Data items

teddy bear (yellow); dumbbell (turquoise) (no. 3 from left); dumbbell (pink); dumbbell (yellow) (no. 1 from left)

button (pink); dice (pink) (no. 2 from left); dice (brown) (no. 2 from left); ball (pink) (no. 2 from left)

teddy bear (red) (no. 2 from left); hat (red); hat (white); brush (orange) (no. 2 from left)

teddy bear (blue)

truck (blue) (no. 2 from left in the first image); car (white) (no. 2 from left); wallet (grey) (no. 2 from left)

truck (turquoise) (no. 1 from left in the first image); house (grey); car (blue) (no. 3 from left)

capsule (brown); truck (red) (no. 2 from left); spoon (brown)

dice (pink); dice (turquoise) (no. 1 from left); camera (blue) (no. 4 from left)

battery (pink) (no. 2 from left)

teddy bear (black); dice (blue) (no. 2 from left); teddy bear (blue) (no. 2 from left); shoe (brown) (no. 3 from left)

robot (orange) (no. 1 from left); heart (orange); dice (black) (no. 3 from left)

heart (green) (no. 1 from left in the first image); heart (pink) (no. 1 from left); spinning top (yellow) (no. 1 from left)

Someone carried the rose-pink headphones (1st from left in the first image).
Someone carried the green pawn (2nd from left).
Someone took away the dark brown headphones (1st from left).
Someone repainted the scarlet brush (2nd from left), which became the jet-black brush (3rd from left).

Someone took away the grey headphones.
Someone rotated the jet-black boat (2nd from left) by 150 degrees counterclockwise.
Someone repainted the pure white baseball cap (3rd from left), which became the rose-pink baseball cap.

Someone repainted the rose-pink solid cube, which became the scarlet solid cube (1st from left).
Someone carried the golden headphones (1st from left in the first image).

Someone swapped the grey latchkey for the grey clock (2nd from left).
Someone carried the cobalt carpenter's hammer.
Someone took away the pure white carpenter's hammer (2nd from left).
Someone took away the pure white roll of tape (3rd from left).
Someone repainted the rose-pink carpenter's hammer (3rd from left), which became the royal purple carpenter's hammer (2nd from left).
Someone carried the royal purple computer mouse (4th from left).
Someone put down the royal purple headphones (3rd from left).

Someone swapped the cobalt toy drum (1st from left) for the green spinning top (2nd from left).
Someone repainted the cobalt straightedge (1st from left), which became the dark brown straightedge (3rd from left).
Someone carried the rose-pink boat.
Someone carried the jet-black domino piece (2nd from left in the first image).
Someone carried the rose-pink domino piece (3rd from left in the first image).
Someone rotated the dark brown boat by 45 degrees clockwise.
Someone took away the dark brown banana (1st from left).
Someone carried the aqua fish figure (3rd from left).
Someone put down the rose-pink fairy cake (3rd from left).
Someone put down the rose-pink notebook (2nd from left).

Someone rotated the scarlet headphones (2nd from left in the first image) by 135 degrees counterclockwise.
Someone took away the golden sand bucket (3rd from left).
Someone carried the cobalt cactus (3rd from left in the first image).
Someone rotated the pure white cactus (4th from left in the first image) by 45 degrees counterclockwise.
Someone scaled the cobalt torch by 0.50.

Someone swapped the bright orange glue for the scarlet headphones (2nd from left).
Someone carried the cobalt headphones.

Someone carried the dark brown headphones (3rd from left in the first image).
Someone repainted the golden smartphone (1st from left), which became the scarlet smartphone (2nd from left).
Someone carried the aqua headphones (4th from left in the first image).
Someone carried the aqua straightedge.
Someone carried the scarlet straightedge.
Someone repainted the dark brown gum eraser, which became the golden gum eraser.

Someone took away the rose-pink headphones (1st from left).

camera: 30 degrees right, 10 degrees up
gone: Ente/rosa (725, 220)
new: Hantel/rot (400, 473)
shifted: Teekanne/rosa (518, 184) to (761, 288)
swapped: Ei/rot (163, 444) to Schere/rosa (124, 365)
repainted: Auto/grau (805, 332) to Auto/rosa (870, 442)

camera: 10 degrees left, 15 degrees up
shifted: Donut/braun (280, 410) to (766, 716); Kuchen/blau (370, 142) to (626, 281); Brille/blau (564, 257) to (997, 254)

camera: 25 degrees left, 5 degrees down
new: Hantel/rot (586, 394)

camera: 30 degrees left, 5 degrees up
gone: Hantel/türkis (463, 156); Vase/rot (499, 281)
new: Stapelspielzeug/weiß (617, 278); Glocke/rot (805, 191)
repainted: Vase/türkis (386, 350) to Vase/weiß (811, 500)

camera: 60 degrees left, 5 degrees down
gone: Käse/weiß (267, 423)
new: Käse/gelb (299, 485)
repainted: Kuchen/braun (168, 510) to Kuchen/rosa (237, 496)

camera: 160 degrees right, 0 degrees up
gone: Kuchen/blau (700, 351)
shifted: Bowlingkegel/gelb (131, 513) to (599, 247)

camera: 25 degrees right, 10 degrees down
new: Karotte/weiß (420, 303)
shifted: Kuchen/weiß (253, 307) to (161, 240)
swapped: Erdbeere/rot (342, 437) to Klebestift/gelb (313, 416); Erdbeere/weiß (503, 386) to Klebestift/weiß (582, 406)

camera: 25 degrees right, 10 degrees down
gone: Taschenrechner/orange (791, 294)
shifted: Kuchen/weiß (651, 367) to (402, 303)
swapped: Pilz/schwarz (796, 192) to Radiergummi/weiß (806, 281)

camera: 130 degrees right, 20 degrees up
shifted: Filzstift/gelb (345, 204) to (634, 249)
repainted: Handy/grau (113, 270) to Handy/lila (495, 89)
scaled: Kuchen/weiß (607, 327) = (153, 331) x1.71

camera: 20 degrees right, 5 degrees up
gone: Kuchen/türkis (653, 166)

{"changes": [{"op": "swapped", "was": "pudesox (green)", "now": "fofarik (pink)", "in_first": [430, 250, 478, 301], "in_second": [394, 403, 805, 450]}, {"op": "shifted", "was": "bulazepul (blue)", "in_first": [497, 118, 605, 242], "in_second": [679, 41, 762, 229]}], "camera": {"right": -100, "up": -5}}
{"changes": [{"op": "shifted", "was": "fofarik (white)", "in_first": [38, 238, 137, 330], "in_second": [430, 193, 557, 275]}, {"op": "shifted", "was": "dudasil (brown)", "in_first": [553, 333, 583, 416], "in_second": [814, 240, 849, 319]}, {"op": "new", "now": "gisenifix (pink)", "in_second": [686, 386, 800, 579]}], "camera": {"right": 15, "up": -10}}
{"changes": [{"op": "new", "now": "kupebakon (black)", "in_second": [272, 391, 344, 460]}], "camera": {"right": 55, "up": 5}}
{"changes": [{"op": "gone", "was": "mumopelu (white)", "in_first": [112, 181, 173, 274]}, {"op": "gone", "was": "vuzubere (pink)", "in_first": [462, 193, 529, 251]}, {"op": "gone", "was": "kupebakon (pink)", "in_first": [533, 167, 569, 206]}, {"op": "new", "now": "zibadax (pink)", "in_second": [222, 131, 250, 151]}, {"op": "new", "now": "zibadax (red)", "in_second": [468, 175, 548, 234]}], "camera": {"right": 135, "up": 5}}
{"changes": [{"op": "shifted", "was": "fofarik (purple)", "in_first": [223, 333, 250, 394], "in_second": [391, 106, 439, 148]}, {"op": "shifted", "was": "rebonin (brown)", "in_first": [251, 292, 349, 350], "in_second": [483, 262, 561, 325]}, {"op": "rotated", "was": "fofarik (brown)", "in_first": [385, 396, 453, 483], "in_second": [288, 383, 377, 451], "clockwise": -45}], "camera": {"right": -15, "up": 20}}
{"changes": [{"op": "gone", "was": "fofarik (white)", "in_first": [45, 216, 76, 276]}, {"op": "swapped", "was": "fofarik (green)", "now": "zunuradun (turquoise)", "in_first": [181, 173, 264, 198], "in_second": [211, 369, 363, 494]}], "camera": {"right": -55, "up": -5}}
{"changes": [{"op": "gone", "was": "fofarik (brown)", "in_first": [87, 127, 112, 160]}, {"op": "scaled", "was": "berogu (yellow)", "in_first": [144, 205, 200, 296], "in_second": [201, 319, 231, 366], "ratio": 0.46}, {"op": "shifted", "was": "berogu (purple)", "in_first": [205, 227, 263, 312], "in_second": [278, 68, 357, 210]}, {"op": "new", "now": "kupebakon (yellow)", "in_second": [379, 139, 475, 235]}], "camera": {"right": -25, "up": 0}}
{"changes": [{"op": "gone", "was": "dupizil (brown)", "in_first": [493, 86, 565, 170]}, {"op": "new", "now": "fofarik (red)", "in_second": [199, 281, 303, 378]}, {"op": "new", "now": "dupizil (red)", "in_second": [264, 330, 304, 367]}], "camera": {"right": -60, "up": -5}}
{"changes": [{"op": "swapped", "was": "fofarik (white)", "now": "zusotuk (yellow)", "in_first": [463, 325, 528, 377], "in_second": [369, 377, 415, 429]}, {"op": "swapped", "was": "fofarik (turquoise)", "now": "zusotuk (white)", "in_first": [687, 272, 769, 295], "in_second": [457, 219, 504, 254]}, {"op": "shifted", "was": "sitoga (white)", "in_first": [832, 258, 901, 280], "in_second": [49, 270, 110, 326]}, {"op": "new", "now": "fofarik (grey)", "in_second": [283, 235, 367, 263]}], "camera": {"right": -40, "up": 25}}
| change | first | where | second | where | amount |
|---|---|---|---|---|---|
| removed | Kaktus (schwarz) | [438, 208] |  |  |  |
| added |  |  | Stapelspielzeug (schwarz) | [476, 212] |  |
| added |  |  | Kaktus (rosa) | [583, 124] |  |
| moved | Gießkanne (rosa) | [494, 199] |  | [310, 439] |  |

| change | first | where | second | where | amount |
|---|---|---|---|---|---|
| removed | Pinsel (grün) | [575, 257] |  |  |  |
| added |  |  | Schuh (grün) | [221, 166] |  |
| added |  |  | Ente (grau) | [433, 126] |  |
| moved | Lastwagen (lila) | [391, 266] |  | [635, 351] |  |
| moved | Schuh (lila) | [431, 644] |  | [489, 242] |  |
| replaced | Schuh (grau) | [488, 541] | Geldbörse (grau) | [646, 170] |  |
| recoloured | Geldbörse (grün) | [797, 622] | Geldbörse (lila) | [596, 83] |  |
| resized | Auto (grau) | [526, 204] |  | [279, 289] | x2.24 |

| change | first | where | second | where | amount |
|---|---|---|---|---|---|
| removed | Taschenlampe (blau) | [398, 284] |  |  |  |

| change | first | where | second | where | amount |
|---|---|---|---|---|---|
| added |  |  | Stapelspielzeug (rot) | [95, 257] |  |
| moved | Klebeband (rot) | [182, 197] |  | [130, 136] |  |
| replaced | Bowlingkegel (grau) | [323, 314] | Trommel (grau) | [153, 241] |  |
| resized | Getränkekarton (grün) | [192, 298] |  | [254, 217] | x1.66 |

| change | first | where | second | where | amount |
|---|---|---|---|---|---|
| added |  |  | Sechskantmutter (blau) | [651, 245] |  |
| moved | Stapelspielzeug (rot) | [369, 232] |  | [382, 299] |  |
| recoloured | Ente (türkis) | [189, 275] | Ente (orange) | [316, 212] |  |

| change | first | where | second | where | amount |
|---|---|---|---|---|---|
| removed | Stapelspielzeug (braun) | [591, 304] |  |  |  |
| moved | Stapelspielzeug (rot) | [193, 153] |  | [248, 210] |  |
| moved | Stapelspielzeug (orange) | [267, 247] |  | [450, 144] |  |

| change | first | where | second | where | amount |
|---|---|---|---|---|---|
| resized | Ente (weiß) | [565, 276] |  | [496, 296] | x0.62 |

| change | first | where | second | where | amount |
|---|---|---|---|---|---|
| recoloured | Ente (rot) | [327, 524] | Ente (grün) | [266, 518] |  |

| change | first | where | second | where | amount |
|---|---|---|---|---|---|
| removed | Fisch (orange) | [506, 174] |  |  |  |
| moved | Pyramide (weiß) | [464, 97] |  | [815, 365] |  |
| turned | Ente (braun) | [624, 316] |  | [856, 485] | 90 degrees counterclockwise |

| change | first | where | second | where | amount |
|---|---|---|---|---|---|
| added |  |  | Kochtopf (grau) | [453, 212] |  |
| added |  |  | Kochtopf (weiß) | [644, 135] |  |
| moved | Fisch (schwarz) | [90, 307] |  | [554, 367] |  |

BRIEF
Look above for the line holding "removed | Kaktus". Print it and every line after it, exactly, through the line holding "Kaktus (rosa) |".

RESPONSE
| removed | Kaktus (schwarz) | [438, 208] |  |  |  |
| added |  |  | Stapelspielzeug (schwarz) | [476, 212] |  |
| added |  |  | Kaktus (rosa) | [583, 124] |  |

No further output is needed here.